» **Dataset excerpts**
****************

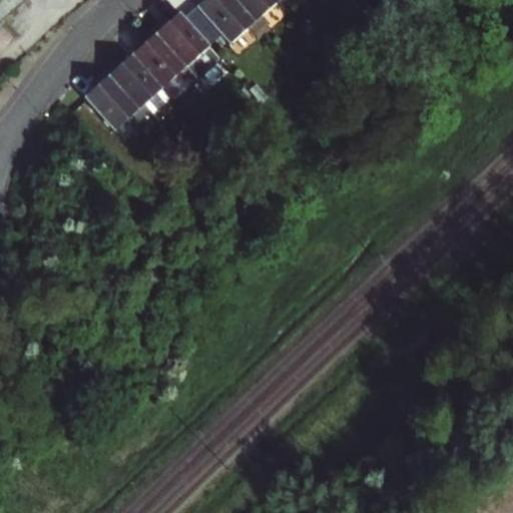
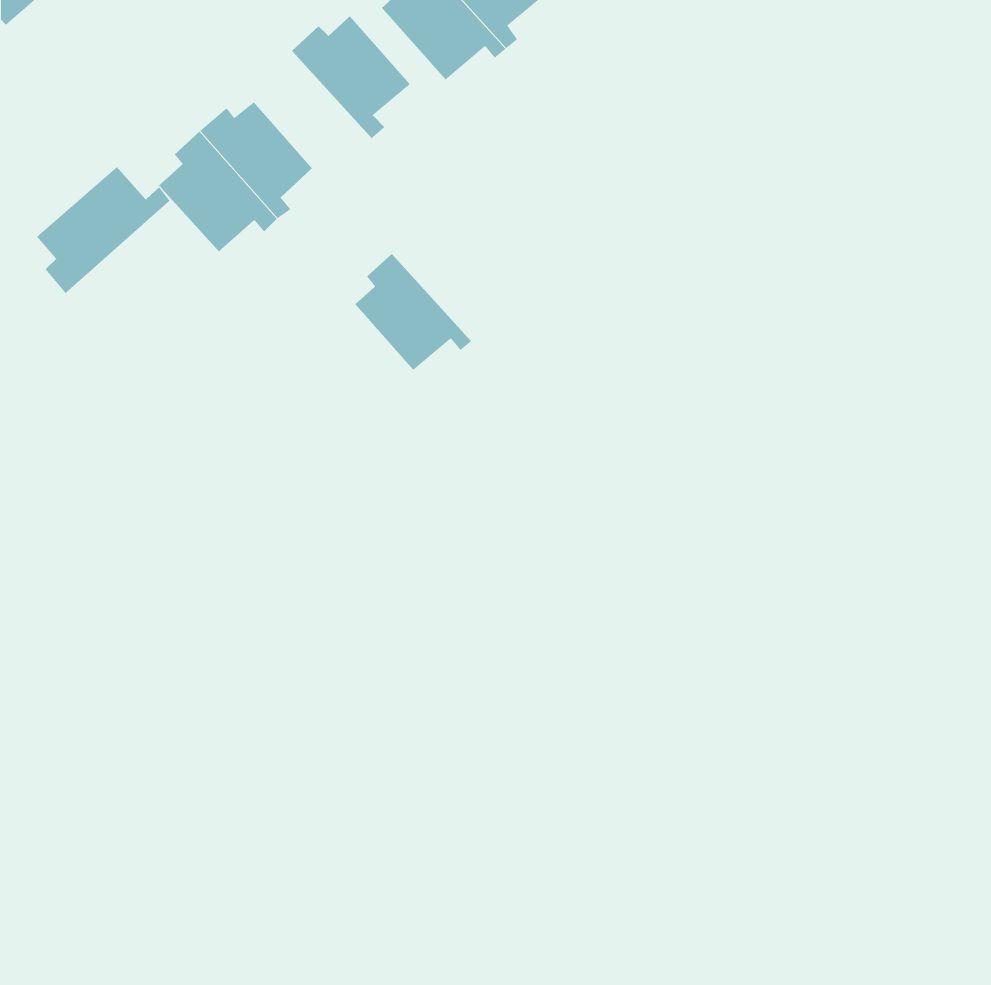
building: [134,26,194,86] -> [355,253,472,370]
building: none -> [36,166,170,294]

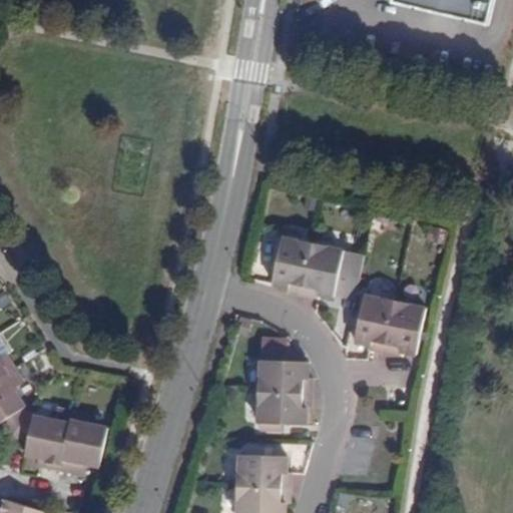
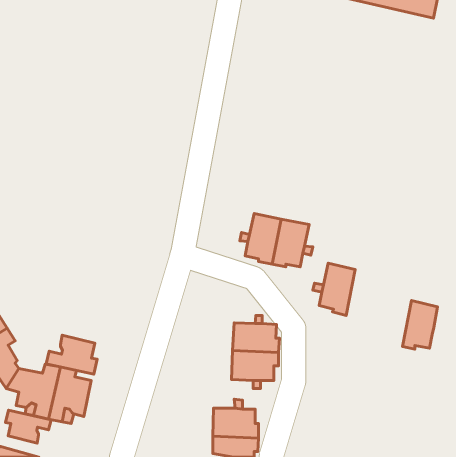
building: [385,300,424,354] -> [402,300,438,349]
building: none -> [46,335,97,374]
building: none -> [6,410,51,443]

****************

» **TASK INSTRUCTIONS**
Each record above needs to be copied exactly, with images left out.

» **TASK OUTPUT**
building: [134,26,194,86] -> [355,253,472,370]
building: none -> [36,166,170,294]

building: [385,300,424,354] -> [402,300,438,349]
building: none -> [46,335,97,374]
building: none -> [6,410,51,443]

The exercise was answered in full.